ABOUT THIS TASK - Word for word, copy the data that follows and skip its pictures.

[Spatial object tracking data]
§ §
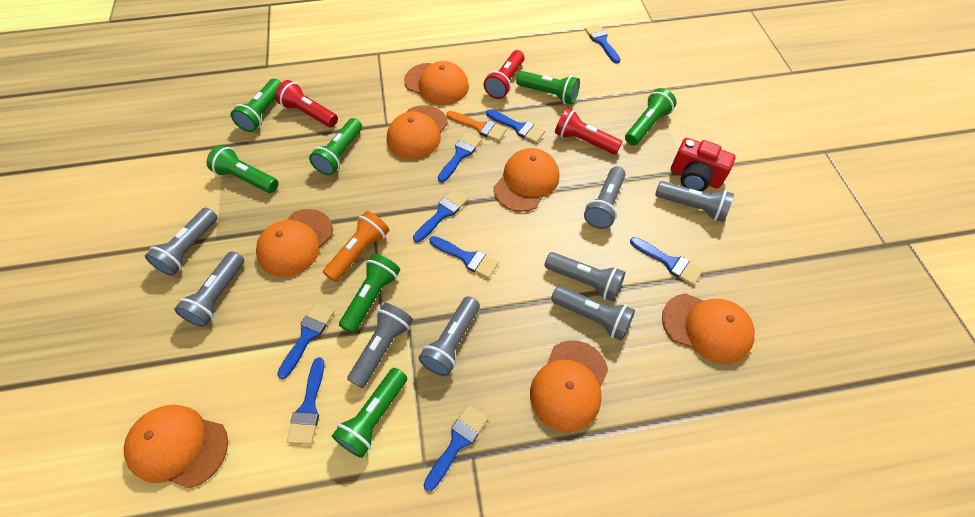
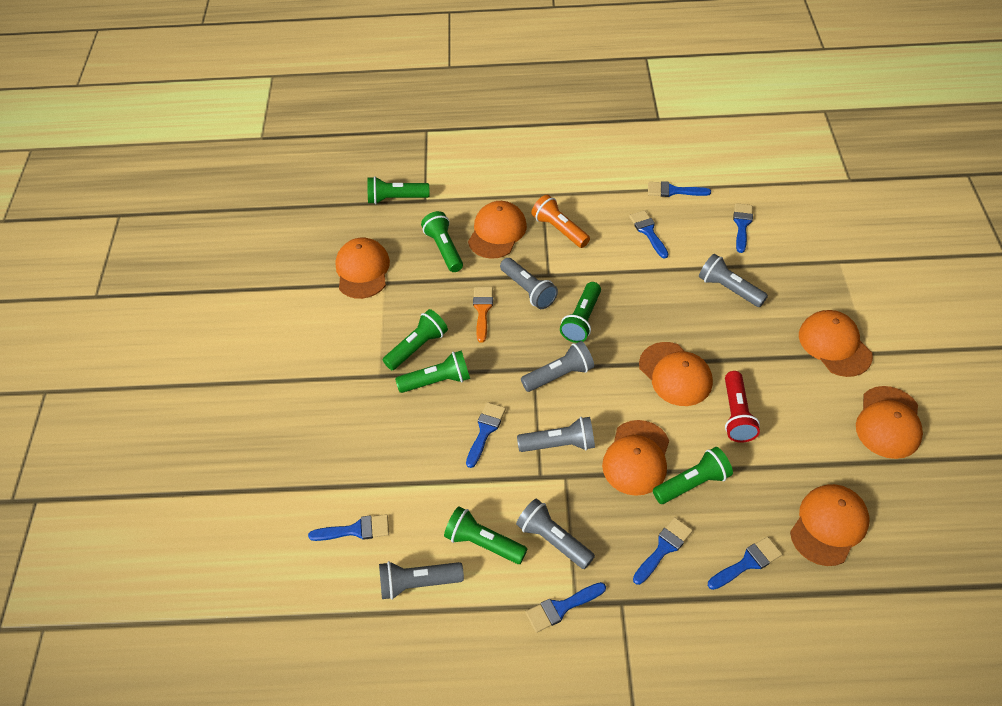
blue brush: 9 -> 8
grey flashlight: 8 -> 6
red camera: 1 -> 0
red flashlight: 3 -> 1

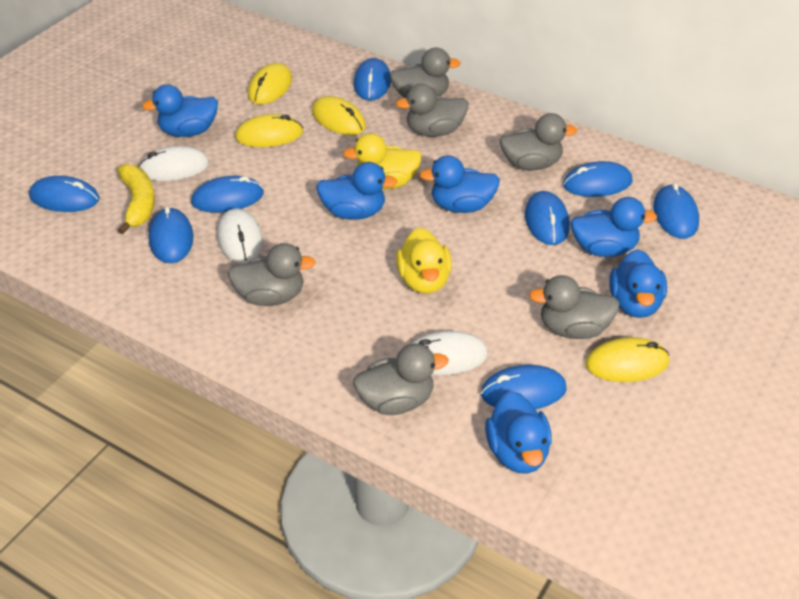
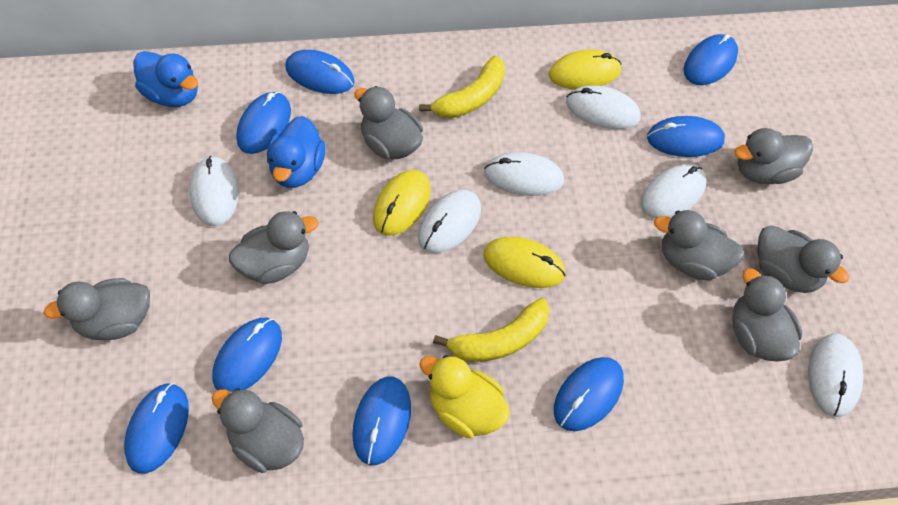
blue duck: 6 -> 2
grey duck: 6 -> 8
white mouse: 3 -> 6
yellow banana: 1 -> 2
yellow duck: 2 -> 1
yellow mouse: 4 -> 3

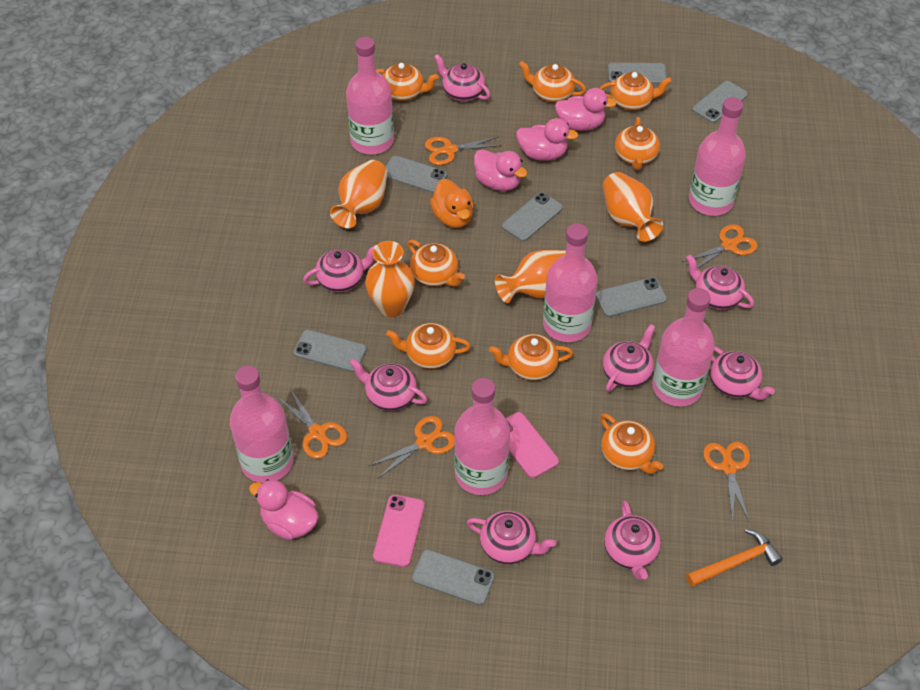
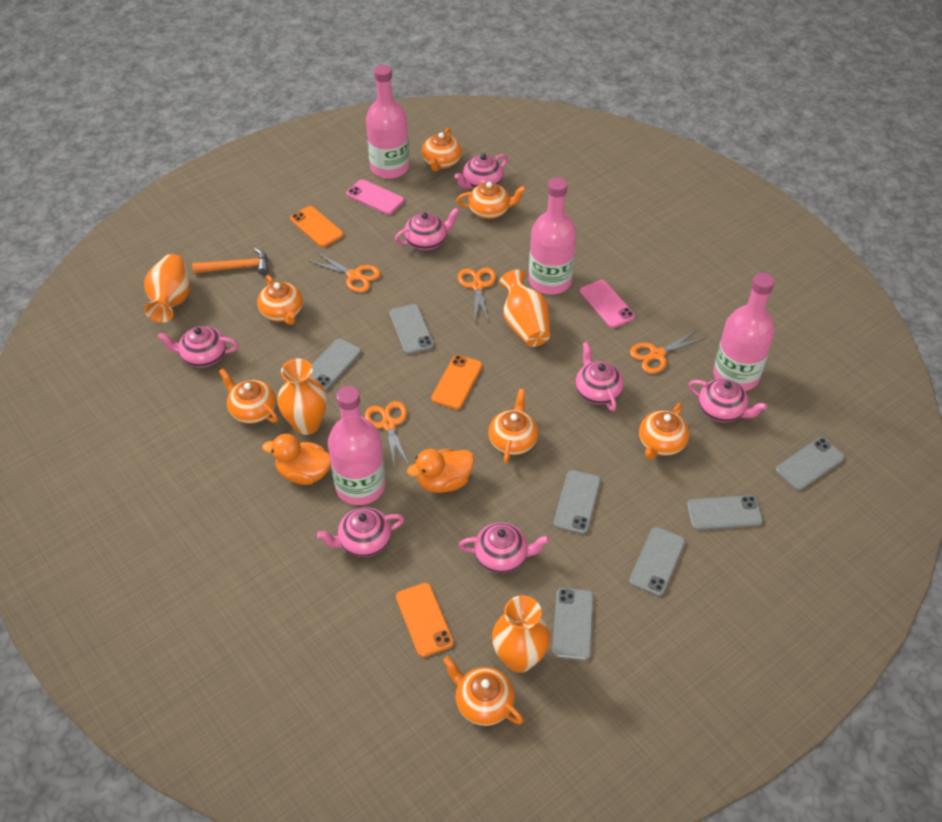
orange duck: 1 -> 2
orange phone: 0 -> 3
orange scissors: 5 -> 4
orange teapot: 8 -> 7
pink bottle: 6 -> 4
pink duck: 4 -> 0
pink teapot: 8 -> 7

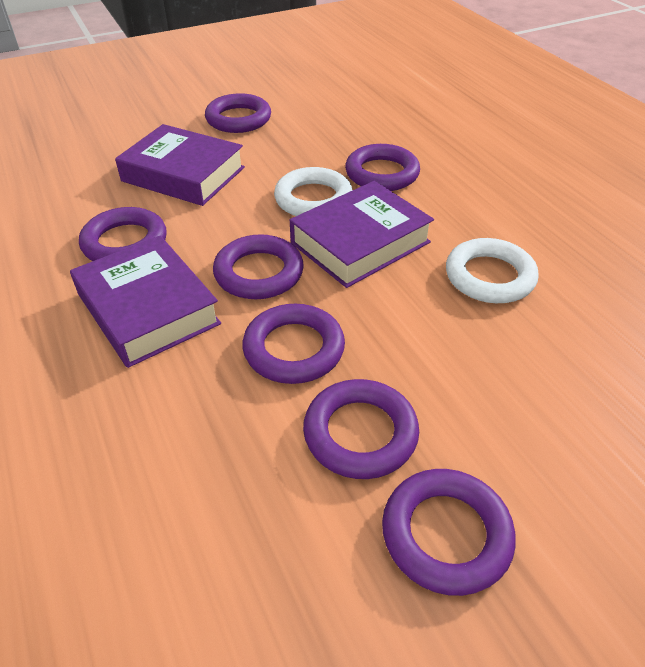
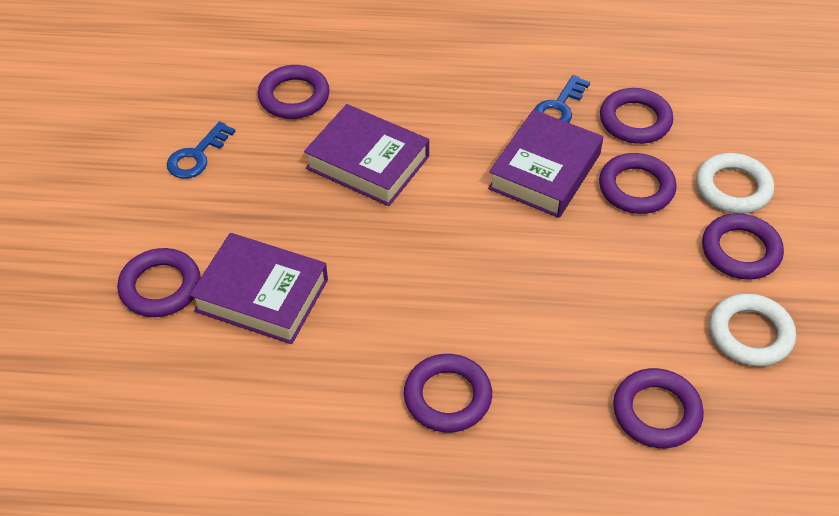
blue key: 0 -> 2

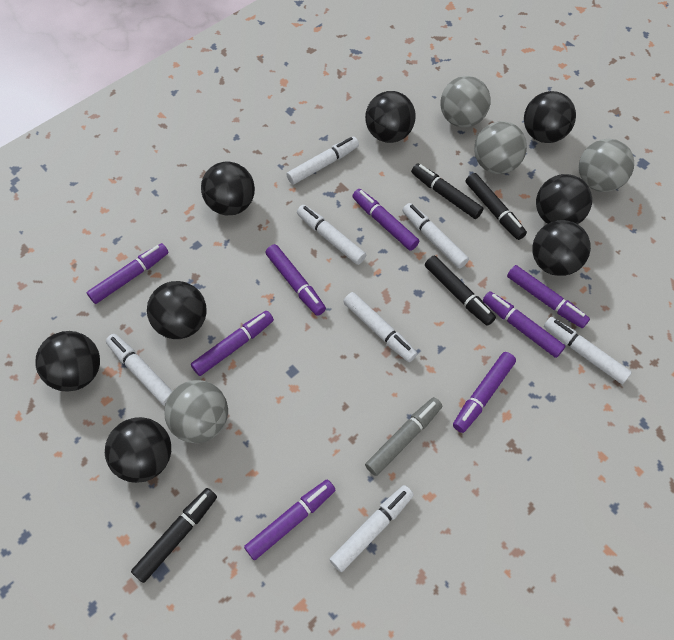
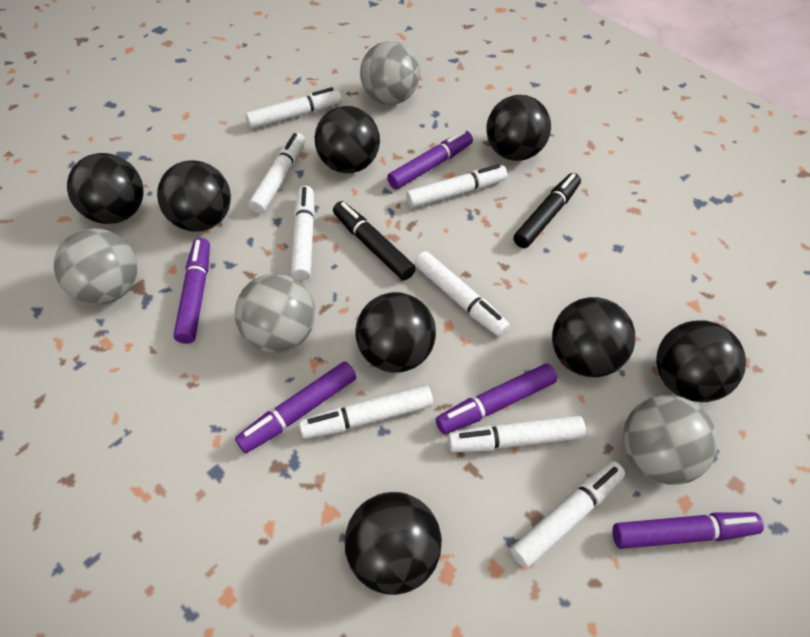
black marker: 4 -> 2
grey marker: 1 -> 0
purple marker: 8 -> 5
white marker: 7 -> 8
§ §
SOLUTION TO THIS EXERCISE -
blue brush: 9 -> 8
grey flashlight: 8 -> 6
red camera: 1 -> 0
red flashlight: 3 -> 1

blue duck: 6 -> 2
grey duck: 6 -> 8
white mouse: 3 -> 6
yellow banana: 1 -> 2
yellow duck: 2 -> 1
yellow mouse: 4 -> 3

orange duck: 1 -> 2
orange phone: 0 -> 3
orange scissors: 5 -> 4
orange teapot: 8 -> 7
pink bottle: 6 -> 4
pink duck: 4 -> 0
pink teapot: 8 -> 7

blue key: 0 -> 2

black marker: 4 -> 2
grey marker: 1 -> 0
purple marker: 8 -> 5
white marker: 7 -> 8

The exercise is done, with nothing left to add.